Records contained in a dataset

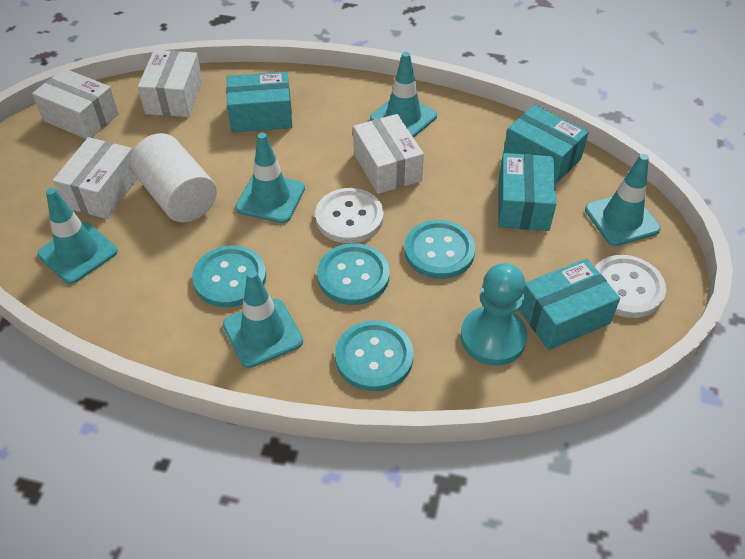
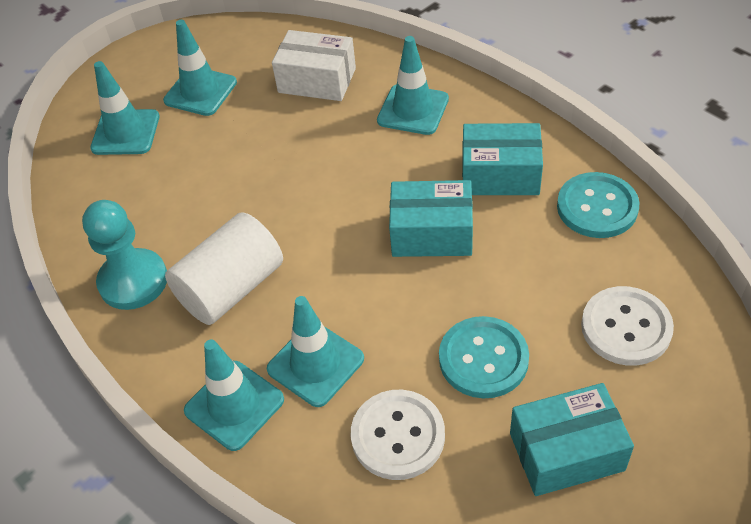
turquoise box: 4 -> 3
turquoise button: 4 -> 2
white box: 4 -> 1

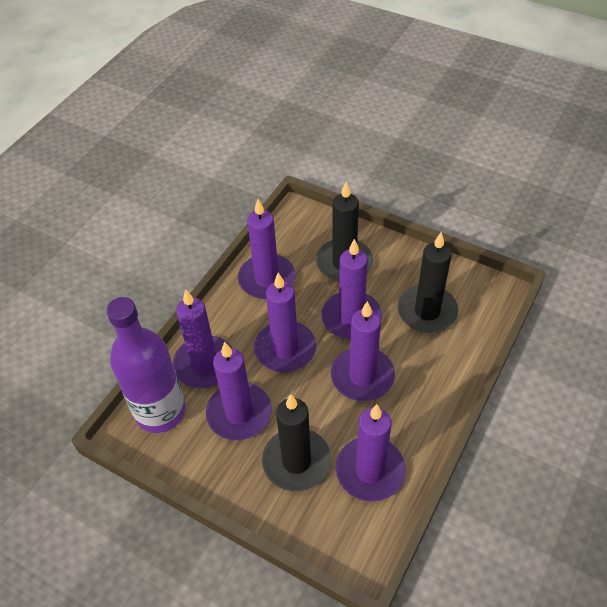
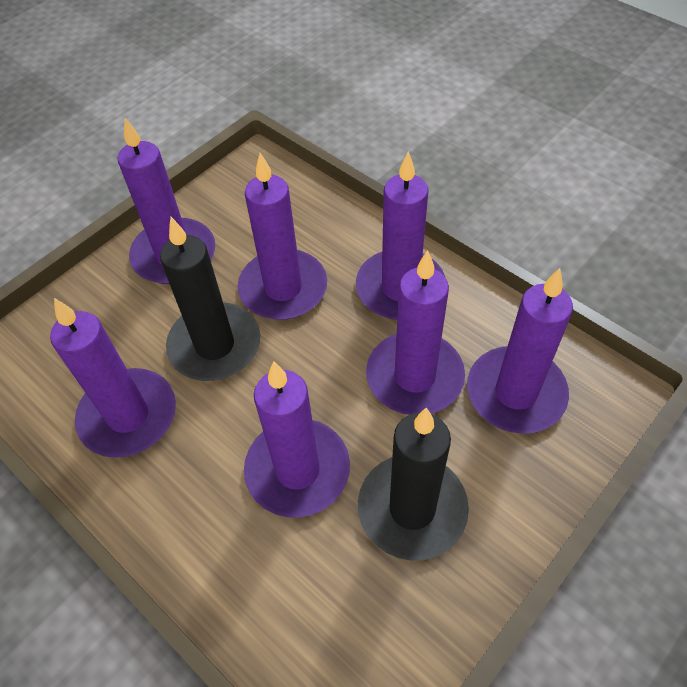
black candle: 3 -> 2
purple bottle: 1 -> 0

#### Problem requirements
Although the records above include pictures, the copy must contain only their exact text.

#### Solution to this problem
turquoise box: 4 -> 3
turquoise button: 4 -> 2
white box: 4 -> 1

black candle: 3 -> 2
purple bottle: 1 -> 0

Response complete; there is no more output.